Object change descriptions
+++

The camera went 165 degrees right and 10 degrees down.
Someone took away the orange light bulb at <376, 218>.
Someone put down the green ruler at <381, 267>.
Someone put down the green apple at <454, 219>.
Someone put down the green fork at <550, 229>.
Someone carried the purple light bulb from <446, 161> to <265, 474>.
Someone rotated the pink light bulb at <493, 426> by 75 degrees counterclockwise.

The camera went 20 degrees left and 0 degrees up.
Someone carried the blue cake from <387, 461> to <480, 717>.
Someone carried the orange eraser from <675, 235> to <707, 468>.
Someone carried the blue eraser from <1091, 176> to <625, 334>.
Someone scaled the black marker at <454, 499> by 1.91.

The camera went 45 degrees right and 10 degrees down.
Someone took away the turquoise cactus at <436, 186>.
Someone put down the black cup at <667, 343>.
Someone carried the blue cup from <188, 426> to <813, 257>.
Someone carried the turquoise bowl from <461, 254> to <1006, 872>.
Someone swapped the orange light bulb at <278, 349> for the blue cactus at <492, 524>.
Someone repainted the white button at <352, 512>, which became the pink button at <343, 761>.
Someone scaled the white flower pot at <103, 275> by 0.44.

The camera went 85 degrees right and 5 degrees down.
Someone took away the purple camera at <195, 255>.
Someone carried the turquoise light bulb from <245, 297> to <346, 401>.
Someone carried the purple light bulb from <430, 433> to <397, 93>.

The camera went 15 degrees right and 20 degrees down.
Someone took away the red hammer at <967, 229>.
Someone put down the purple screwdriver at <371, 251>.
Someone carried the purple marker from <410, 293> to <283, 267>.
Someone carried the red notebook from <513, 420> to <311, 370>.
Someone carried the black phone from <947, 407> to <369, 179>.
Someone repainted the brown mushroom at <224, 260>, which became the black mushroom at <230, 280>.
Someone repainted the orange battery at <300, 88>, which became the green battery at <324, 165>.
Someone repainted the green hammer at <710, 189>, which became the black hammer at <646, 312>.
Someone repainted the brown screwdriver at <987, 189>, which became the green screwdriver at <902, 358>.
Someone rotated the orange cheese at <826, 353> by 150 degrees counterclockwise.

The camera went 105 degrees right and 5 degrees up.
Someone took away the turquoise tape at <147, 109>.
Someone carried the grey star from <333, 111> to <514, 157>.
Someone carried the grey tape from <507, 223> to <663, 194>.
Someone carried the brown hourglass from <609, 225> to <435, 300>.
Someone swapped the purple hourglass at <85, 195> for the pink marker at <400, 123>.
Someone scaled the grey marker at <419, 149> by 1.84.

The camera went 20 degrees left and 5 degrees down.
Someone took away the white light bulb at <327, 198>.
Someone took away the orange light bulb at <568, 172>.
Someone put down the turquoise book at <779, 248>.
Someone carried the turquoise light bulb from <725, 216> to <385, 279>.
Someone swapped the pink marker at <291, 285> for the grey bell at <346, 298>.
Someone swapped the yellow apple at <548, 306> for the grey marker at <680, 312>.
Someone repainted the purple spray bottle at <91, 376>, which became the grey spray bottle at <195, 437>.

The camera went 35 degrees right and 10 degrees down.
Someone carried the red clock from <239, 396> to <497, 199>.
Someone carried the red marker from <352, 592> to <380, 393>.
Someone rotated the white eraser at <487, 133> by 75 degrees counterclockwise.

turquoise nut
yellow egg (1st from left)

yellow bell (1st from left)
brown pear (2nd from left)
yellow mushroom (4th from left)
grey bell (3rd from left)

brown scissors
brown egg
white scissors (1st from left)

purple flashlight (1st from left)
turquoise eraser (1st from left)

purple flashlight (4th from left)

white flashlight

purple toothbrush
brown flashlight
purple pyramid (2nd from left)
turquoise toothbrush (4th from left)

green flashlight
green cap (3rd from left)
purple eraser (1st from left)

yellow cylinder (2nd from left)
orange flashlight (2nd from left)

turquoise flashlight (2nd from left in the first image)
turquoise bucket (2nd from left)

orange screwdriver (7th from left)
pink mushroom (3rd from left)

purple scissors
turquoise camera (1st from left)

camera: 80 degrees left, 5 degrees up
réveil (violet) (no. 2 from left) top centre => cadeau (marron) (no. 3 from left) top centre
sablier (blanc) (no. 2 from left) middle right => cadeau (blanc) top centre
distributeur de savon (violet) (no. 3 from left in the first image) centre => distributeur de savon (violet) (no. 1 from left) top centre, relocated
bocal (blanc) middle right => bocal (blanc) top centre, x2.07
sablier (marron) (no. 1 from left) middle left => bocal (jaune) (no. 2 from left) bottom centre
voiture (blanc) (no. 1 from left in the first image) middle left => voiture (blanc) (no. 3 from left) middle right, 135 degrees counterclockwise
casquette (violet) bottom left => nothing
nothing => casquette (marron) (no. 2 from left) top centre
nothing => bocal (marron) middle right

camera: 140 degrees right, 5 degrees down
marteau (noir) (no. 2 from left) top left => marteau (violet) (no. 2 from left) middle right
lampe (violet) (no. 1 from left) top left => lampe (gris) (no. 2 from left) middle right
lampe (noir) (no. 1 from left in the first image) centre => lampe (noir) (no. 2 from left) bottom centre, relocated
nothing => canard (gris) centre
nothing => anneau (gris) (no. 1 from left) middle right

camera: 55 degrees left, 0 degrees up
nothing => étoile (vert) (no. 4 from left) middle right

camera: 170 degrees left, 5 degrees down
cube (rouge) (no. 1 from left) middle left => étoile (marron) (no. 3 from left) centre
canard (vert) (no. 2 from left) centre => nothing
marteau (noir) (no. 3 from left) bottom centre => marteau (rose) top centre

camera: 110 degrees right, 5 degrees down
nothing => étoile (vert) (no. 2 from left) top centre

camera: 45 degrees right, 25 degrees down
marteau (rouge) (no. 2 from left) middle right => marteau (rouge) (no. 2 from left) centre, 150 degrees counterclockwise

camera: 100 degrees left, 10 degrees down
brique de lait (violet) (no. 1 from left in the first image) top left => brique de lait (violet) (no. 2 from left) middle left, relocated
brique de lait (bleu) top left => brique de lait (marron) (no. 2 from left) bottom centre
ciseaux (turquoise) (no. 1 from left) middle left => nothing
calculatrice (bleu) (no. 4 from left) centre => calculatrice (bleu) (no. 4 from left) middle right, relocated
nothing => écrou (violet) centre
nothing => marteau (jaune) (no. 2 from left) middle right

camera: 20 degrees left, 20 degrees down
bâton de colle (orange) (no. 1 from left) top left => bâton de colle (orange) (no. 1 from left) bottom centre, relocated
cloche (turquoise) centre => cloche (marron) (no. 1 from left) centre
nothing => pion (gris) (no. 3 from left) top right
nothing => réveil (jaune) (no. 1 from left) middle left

+++

Your objective: Output all entries again exactly; no line may be altered.

Solution to the exercise:
The camera went 165 degrees right and 10 degrees down.
Someone took away the orange light bulb at <376, 218>.
Someone put down the green ruler at <381, 267>.
Someone put down the green apple at <454, 219>.
Someone put down the green fork at <550, 229>.
Someone carried the purple light bulb from <446, 161> to <265, 474>.
Someone rotated the pink light bulb at <493, 426> by 75 degrees counterclockwise.

The camera went 20 degrees left and 0 degrees up.
Someone carried the blue cake from <387, 461> to <480, 717>.
Someone carried the orange eraser from <675, 235> to <707, 468>.
Someone carried the blue eraser from <1091, 176> to <625, 334>.
Someone scaled the black marker at <454, 499> by 1.91.

The camera went 45 degrees right and 10 degrees down.
Someone took away the turquoise cactus at <436, 186>.
Someone put down the black cup at <667, 343>.
Someone carried the blue cup from <188, 426> to <813, 257>.
Someone carried the turquoise bowl from <461, 254> to <1006, 872>.
Someone swapped the orange light bulb at <278, 349> for the blue cactus at <492, 524>.
Someone repainted the white button at <352, 512>, which became the pink button at <343, 761>.
Someone scaled the white flower pot at <103, 275> by 0.44.

The camera went 85 degrees right and 5 degrees down.
Someone took away the purple camera at <195, 255>.
Someone carried the turquoise light bulb from <245, 297> to <346, 401>.
Someone carried the purple light bulb from <430, 433> to <397, 93>.

The camera went 15 degrees right and 20 degrees down.
Someone took away the red hammer at <967, 229>.
Someone put down the purple screwdriver at <371, 251>.
Someone carried the purple marker from <410, 293> to <283, 267>.
Someone carried the red notebook from <513, 420> to <311, 370>.
Someone carried the black phone from <947, 407> to <369, 179>.
Someone repainted the brown mushroom at <224, 260>, which became the black mushroom at <230, 280>.
Someone repainted the orange battery at <300, 88>, which became the green battery at <324, 165>.
Someone repainted the green hammer at <710, 189>, which became the black hammer at <646, 312>.
Someone repainted the brown screwdriver at <987, 189>, which became the green screwdriver at <902, 358>.
Someone rotated the orange cheese at <826, 353> by 150 degrees counterclockwise.

The camera went 105 degrees right and 5 degrees up.
Someone took away the turquoise tape at <147, 109>.
Someone carried the grey star from <333, 111> to <514, 157>.
Someone carried the grey tape from <507, 223> to <663, 194>.
Someone carried the brown hourglass from <609, 225> to <435, 300>.
Someone swapped the purple hourglass at <85, 195> for the pink marker at <400, 123>.
Someone scaled the grey marker at <419, 149> by 1.84.

The camera went 20 degrees left and 5 degrees down.
Someone took away the white light bulb at <327, 198>.
Someone took away the orange light bulb at <568, 172>.
Someone put down the turquoise book at <779, 248>.
Someone carried the turquoise light bulb from <725, 216> to <385, 279>.
Someone swapped the pink marker at <291, 285> for the grey bell at <346, 298>.
Someone swapped the yellow apple at <548, 306> for the grey marker at <680, 312>.
Someone repainted the purple spray bottle at <91, 376>, which became the grey spray bottle at <195, 437>.

The camera went 35 degrees right and 10 degrees down.
Someone carried the red clock from <239, 396> to <497, 199>.
Someone carried the red marker from <352, 592> to <380, 393>.
Someone rotated the white eraser at <487, 133> by 75 degrees counterclockwise.

turquoise nut
yellow egg (1st from left)

yellow bell (1st from left)
brown pear (2nd from left)
yellow mushroom (4th from left)
grey bell (3rd from left)

brown scissors
brown egg
white scissors (1st from left)

purple flashlight (1st from left)
turquoise eraser (1st from left)

purple flashlight (4th from left)

white flashlight

purple toothbrush
brown flashlight
purple pyramid (2nd from left)
turquoise toothbrush (4th from left)

green flashlight
green cap (3rd from left)
purple eraser (1st from left)

yellow cylinder (2nd from left)
orange flashlight (2nd from left)

turquoise flashlight (2nd from left in the first image)
turquoise bucket (2nd from left)

orange screwdriver (7th from left)
pink mushroom (3rd from left)

purple scissors
turquoise camera (1st from left)

camera: 80 degrees left, 5 degrees up
réveil (violet) (no. 2 from left) top centre => cadeau (marron) (no. 3 from left) top centre
sablier (blanc) (no. 2 from left) middle right => cadeau (blanc) top centre
distributeur de savon (violet) (no. 3 from left in the first image) centre => distributeur de savon (violet) (no. 1 from left) top centre, relocated
bocal (blanc) middle right => bocal (blanc) top centre, x2.07
sablier (marron) (no. 1 from left) middle left => bocal (jaune) (no. 2 from left) bottom centre
voiture (blanc) (no. 1 from left in the first image) middle left => voiture (blanc) (no. 3 from left) middle right, 135 degrees counterclockwise
casquette (violet) bottom left => nothing
nothing => casquette (marron) (no. 2 from left) top centre
nothing => bocal (marron) middle right

camera: 140 degrees right, 5 degrees down
marteau (noir) (no. 2 from left) top left => marteau (violet) (no. 2 from left) middle right
lampe (violet) (no. 1 from left) top left => lampe (gris) (no. 2 from left) middle right
lampe (noir) (no. 1 from left in the first image) centre => lampe (noir) (no. 2 from left) bottom centre, relocated
nothing => canard (gris) centre
nothing => anneau (gris) (no. 1 from left) middle right

camera: 55 degrees left, 0 degrees up
nothing => étoile (vert) (no. 4 from left) middle right

camera: 170 degrees left, 5 degrees down
cube (rouge) (no. 1 from left) middle left => étoile (marron) (no. 3 from left) centre
canard (vert) (no. 2 from left) centre => nothing
marteau (noir) (no. 3 from left) bottom centre => marteau (rose) top centre

camera: 110 degrees right, 5 degrees down
nothing => étoile (vert) (no. 2 from left) top centre

camera: 45 degrees right, 25 degrees down
marteau (rouge) (no. 2 from left) middle right => marteau (rouge) (no. 2 from left) centre, 150 degrees counterclockwise

camera: 100 degrees left, 10 degrees down
brique de lait (violet) (no. 1 from left in the first image) top left => brique de lait (violet) (no. 2 from left) middle left, relocated
brique de lait (bleu) top left => brique de lait (marron) (no. 2 from left) bottom centre
ciseaux (turquoise) (no. 1 from left) middle left => nothing
calculatrice (bleu) (no. 4 from left) centre => calculatrice (bleu) (no. 4 from left) middle right, relocated
nothing => écrou (violet) centre
nothing => marteau (jaune) (no. 2 from left) middle right

camera: 20 degrees left, 20 degrees down
bâton de colle (orange) (no. 1 from left) top left => bâton de colle (orange) (no. 1 from left) bottom centre, relocated
cloche (turquoise) centre => cloche (marron) (no. 1 from left) centre
nothing => pion (gris) (no. 3 from left) top right
nothing => réveil (jaune) (no. 1 from left) middle left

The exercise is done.